## [Prompt]
Count the lines in the items below that contain the string "screenshot". Reply with that number alone.

## [Supplied material]
——

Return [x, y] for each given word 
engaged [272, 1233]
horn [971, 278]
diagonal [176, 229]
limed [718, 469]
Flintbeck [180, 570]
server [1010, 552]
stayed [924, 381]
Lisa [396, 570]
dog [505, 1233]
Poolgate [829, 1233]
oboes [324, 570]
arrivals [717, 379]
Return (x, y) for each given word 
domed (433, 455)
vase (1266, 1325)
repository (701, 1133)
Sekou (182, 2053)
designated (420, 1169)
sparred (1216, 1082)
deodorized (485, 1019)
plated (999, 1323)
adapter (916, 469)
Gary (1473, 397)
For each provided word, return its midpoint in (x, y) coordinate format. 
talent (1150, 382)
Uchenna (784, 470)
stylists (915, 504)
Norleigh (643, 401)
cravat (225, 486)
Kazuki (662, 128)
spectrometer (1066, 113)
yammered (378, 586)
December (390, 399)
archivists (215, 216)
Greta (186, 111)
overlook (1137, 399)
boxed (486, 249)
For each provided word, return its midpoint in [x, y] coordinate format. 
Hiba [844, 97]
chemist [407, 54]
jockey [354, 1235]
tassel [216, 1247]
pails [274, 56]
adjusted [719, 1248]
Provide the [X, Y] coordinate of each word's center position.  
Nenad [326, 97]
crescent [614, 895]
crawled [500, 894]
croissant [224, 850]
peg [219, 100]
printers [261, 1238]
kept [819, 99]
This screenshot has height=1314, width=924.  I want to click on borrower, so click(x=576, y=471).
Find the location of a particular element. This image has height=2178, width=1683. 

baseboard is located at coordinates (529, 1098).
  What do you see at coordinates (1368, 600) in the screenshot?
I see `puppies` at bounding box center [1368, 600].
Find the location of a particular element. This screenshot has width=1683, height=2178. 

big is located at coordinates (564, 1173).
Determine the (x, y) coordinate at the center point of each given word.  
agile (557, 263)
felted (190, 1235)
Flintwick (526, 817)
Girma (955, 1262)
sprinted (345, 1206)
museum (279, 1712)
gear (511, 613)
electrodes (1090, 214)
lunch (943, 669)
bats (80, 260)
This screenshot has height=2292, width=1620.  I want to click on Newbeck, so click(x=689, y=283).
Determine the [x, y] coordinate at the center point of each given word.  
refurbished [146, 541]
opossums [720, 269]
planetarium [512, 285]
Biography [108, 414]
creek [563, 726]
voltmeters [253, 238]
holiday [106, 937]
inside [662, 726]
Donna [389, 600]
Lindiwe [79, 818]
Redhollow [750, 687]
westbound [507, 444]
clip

——

## [Written reply]
4